**DIRECTIONS**
For this exercise, return exactly the lines of the material below that begin at the one with "camera: 65 degrees left, 15 degrees down" and stop after the one with "(300, 302) = (315, 296): blue duck -> none".

**STORED DATA**

>>>>>

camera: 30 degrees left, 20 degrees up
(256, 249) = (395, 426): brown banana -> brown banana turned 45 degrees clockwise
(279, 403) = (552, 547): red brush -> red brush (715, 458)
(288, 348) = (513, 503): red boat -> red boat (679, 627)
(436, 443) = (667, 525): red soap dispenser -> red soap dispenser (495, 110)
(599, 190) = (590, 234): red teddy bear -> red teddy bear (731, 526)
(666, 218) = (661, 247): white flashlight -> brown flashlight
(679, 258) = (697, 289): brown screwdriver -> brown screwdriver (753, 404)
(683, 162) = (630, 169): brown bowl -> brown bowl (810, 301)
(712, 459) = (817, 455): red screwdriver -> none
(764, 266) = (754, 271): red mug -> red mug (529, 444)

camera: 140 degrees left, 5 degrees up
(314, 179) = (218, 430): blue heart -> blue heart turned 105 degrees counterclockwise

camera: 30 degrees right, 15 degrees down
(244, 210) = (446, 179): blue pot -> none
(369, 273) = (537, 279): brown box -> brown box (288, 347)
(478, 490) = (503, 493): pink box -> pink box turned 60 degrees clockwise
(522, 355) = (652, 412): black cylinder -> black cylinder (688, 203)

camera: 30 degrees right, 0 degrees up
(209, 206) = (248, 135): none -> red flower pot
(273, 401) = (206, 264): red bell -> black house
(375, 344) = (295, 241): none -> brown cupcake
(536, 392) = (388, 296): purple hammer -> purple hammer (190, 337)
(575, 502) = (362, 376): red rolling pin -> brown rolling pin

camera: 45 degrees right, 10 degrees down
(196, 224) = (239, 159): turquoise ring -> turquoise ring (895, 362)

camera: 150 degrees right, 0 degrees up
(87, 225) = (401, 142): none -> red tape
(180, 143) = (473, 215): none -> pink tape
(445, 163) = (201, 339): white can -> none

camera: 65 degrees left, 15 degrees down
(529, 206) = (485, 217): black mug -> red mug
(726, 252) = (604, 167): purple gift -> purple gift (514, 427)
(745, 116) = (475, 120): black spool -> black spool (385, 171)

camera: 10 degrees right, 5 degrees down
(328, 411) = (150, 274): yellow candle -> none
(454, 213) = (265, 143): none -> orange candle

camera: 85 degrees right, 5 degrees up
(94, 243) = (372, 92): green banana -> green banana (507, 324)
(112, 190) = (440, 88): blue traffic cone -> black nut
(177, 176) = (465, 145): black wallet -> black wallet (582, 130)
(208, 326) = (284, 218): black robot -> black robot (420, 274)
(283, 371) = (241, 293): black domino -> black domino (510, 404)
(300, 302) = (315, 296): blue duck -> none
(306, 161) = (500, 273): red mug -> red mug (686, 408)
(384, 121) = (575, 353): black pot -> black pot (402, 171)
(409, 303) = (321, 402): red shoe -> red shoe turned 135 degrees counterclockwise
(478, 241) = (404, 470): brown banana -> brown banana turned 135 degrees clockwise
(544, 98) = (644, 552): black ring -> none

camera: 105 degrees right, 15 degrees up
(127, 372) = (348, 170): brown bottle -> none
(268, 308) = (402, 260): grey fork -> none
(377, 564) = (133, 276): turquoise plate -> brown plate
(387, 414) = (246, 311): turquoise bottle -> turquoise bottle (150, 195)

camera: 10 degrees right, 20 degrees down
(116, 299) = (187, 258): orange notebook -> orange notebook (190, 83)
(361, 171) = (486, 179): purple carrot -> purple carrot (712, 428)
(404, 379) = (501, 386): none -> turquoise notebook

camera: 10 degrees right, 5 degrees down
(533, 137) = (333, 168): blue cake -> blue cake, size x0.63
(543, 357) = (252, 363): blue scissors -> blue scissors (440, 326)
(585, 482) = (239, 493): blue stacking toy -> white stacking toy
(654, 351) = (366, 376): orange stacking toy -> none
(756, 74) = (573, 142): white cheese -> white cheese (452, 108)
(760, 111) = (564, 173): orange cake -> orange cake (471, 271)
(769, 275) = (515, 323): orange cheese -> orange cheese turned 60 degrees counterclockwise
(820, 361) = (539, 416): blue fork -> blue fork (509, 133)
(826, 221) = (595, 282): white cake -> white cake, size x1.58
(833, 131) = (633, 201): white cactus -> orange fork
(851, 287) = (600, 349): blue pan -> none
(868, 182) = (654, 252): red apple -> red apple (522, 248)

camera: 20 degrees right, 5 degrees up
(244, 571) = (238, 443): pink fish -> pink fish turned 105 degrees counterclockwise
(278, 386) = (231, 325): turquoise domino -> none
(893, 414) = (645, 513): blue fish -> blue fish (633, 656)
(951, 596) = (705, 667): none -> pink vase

<<<<<

**YOUR SOLUTION**
camera: 65 degrees left, 15 degrees down
(529, 206) = (485, 217): black mug -> red mug
(726, 252) = (604, 167): purple gift -> purple gift (514, 427)
(745, 116) = (475, 120): black spool -> black spool (385, 171)

camera: 10 degrees right, 5 degrees down
(328, 411) = (150, 274): yellow candle -> none
(454, 213) = (265, 143): none -> orange candle

camera: 85 degrees right, 5 degrees up
(94, 243) = (372, 92): green banana -> green banana (507, 324)
(112, 190) = (440, 88): blue traffic cone -> black nut
(177, 176) = (465, 145): black wallet -> black wallet (582, 130)
(208, 326) = (284, 218): black robot -> black robot (420, 274)
(283, 371) = (241, 293): black domino -> black domino (510, 404)
(300, 302) = (315, 296): blue duck -> none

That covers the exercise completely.